- [Task directions]:
From the entries below, keep only the lines that contain the word "frame". Copy each of those lines out in full.

▼▼▼

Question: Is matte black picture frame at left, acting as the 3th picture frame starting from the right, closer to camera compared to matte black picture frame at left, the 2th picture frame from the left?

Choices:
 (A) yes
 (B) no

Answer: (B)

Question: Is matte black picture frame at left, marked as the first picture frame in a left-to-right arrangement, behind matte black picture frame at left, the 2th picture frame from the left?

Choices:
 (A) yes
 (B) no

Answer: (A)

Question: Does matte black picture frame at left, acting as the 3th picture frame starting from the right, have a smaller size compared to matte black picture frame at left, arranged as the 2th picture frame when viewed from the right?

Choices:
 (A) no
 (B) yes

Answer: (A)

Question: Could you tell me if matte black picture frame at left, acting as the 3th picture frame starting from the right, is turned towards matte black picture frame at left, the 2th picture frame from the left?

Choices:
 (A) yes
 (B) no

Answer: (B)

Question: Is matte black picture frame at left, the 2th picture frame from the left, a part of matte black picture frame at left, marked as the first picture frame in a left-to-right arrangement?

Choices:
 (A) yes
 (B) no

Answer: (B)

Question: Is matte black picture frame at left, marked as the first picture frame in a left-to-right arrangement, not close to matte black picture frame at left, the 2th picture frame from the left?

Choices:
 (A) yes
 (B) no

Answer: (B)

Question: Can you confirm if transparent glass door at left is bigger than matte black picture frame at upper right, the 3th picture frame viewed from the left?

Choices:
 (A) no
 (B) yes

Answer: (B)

▲▲▲
▼▼▼

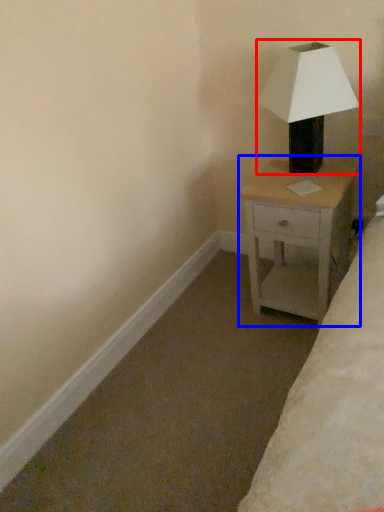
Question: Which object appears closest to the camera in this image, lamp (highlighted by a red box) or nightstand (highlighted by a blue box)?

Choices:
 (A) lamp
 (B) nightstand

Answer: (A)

▲▲▲

- [Solution for this exercise]:
Question: Is matte black picture frame at left, acting as the 3th picture frame starting from the right, closer to camera compared to matte black picture frame at left, the 2th picture frame from the left?
Question: Is matte black picture frame at left, marked as the first picture frame in a left-to-right arrangement, behind matte black picture frame at left, the 2th picture frame from the left?
Question: Does matte black picture frame at left, acting as the 3th picture frame starting from the right, have a smaller size compared to matte black picture frame at left, arranged as the 2th picture frame when viewed from the right?
Question: Could you tell me if matte black picture frame at left, acting as the 3th picture frame starting from the right, is turned towards matte black picture frame at left, the 2th picture frame from the left?
Question: Is matte black picture frame at left, the 2th picture frame from the left, a part of matte black picture frame at left, marked as the first picture frame in a left-to-right arrangement?
Question: Is matte black picture frame at left, marked as the first picture frame in a left-to-right arrangement, not close to matte black picture frame at left, the 2th picture frame from the left?
Question: Can you confirm if transparent glass door at left is bigger than matte black picture frame at upper right, the 3th picture frame viewed from the left?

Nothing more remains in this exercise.